WHAT IS BEING ASKED:
The answer must consist of every line below that holds the word "champignon".

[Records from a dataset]
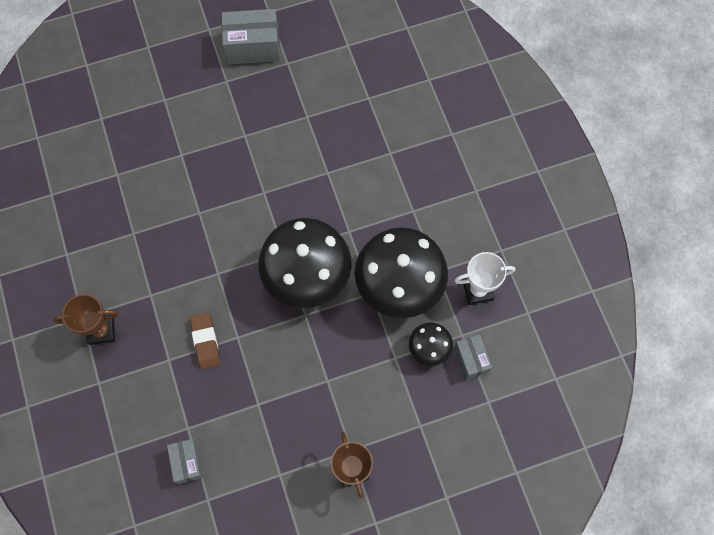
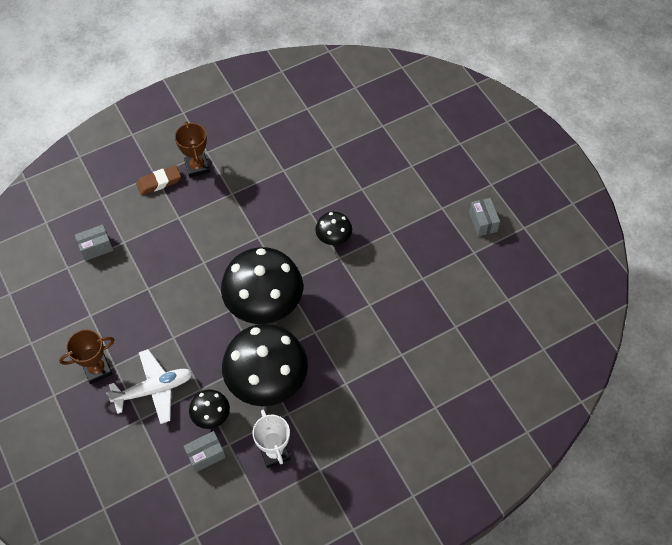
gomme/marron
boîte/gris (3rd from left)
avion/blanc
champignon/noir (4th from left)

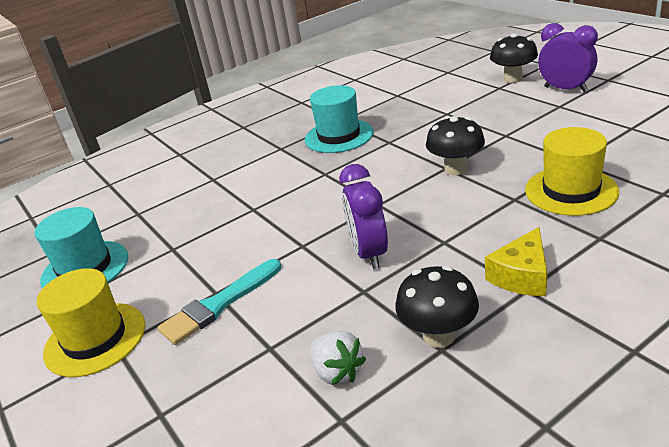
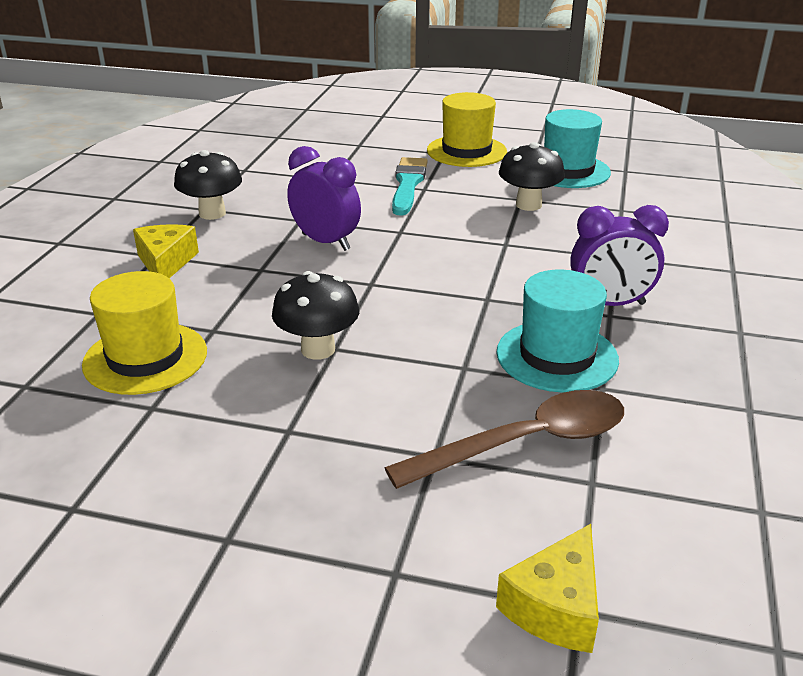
fraise/blanc
champignon/noir (3rd from left)
réveil/violet (2nd from left)
cuillère/marron
fromage/jaune (2nd from left)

SOLUTION:
champignon/noir (4th from left)
champignon/noir (3rd from left)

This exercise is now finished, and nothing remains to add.